--- Material for this exercise ---
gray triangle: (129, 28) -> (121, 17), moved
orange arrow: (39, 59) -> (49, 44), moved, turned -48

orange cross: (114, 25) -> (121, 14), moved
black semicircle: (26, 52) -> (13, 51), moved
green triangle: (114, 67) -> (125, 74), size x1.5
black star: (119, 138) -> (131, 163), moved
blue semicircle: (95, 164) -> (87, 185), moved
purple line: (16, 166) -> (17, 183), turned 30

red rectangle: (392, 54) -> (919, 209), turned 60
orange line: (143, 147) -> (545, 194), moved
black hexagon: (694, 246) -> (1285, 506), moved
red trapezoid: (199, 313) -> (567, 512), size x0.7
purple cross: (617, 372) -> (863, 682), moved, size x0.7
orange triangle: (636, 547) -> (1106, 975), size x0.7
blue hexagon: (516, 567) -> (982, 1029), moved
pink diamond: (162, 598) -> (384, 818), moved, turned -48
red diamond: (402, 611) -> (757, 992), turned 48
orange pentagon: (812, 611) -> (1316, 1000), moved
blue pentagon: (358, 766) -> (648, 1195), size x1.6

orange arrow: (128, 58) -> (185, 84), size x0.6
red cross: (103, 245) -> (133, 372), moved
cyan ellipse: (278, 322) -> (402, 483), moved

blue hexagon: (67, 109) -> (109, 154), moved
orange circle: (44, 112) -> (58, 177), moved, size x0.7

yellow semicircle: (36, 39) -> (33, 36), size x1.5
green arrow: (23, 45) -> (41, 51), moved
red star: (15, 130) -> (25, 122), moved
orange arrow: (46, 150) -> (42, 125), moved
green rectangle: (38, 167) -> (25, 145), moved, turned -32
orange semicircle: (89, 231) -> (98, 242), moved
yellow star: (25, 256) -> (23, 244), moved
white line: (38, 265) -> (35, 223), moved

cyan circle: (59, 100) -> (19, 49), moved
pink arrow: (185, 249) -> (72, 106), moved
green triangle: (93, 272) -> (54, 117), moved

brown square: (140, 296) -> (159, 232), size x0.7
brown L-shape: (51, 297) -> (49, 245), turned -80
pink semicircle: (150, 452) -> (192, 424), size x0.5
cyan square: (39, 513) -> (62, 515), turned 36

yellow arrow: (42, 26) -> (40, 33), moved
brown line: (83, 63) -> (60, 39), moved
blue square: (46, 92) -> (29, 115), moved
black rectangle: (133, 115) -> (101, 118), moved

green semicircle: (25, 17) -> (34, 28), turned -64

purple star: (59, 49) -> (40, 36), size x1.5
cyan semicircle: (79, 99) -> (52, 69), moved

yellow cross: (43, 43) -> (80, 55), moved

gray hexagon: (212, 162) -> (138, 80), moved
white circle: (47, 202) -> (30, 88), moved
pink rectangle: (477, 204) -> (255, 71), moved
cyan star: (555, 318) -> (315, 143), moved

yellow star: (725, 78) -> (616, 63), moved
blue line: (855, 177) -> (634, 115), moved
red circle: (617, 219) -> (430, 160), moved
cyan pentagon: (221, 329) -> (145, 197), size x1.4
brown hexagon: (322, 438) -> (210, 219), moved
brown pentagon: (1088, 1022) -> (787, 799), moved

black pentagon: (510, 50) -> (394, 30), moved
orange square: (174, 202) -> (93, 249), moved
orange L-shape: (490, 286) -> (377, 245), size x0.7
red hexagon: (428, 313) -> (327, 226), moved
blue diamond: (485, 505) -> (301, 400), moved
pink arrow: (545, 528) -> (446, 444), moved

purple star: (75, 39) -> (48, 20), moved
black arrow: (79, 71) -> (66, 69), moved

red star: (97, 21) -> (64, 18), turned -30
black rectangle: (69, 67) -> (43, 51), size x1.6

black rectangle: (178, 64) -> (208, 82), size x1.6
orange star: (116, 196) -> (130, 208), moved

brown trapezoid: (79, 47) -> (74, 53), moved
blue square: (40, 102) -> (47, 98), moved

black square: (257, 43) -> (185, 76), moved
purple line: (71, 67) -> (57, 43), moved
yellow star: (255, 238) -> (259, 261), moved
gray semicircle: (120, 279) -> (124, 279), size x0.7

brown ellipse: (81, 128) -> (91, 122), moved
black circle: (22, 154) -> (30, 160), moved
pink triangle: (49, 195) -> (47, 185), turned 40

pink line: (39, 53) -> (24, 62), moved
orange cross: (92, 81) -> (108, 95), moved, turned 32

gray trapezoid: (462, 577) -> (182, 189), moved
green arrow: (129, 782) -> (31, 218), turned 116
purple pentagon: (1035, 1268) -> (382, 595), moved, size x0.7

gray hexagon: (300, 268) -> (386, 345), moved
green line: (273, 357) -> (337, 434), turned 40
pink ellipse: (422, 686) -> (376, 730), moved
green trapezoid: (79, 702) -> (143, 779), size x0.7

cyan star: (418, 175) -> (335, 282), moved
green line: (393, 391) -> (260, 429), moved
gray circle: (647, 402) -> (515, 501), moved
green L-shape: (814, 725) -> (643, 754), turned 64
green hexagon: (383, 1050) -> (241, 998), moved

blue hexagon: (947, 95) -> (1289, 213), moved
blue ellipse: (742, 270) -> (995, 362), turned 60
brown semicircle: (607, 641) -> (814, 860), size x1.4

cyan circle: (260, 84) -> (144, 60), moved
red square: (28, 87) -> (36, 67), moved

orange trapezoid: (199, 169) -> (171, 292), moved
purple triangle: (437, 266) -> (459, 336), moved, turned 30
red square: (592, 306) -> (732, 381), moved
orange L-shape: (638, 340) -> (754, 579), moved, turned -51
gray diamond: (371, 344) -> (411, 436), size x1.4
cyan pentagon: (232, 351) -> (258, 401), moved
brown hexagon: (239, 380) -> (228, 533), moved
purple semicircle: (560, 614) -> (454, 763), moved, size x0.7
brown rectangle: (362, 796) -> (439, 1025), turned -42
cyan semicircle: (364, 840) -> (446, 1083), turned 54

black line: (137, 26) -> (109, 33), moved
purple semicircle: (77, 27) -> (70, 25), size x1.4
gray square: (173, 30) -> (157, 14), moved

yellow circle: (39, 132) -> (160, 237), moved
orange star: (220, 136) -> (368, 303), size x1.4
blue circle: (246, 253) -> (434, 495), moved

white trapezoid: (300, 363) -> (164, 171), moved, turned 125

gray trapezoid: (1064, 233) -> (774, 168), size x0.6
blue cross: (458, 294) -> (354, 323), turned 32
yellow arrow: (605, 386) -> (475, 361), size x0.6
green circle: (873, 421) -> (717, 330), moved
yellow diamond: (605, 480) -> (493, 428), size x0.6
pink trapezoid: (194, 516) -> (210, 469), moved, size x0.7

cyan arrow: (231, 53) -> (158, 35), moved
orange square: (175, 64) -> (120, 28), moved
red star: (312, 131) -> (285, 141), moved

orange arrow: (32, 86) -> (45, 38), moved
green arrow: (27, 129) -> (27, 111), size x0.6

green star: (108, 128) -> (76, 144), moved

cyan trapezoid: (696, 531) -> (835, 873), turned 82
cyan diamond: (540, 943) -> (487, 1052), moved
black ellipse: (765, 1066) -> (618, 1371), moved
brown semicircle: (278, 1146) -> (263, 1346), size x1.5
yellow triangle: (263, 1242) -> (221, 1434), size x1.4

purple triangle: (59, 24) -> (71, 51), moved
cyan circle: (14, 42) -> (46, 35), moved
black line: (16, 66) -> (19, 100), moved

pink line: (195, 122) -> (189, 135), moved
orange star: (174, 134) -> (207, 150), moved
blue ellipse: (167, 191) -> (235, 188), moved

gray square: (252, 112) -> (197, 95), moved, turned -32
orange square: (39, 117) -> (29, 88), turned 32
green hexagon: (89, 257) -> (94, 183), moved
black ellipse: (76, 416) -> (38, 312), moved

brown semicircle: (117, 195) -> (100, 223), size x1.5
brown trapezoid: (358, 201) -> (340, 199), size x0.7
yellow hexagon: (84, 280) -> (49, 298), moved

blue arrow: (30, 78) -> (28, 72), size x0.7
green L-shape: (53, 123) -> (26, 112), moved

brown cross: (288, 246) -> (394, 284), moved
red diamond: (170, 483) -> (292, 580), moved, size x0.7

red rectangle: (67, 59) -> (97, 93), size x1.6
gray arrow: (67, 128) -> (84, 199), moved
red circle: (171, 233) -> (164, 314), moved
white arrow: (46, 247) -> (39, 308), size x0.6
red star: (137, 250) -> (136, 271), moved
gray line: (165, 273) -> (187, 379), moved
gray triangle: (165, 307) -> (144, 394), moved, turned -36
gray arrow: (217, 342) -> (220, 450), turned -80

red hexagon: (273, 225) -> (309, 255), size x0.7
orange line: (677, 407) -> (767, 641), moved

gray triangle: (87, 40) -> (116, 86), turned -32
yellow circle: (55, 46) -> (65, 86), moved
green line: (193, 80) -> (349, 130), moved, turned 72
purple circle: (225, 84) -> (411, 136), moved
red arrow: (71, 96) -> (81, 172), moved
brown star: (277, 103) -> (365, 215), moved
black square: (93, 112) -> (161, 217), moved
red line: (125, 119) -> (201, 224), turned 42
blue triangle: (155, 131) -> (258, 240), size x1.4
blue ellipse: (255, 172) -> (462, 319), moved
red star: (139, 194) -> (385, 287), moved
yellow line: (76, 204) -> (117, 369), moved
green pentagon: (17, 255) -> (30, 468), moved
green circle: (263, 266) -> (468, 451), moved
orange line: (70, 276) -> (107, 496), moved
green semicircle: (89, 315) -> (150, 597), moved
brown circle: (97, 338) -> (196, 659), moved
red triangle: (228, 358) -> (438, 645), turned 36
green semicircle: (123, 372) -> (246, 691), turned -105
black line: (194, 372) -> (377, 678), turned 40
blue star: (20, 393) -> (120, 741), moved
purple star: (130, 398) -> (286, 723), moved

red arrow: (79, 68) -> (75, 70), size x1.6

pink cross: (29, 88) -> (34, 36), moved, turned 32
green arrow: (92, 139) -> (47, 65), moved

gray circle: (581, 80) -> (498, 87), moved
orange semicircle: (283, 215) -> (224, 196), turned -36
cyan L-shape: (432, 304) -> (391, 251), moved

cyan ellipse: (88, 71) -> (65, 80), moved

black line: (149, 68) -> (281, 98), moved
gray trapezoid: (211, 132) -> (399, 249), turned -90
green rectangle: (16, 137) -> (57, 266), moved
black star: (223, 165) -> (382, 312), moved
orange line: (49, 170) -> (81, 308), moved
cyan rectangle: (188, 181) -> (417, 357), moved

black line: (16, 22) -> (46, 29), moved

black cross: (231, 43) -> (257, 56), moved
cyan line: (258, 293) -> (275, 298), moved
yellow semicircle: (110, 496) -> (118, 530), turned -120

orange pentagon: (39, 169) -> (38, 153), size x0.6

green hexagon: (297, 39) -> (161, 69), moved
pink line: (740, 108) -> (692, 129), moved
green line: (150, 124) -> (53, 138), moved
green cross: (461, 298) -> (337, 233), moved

--- Work required ---
Return the span of lines in the data above that opens at the line with "green semicircle: (25, 17)" and closes at the line with "pink rectangle: (477, 204)", exactly, ends included, nothing else.

--- Result for this task ---
green semicircle: (25, 17) -> (34, 28), turned -64

purple star: (59, 49) -> (40, 36), size x1.5
cyan semicircle: (79, 99) -> (52, 69), moved

yellow cross: (43, 43) -> (80, 55), moved

gray hexagon: (212, 162) -> (138, 80), moved
white circle: (47, 202) -> (30, 88), moved
pink rectangle: (477, 204) -> (255, 71), moved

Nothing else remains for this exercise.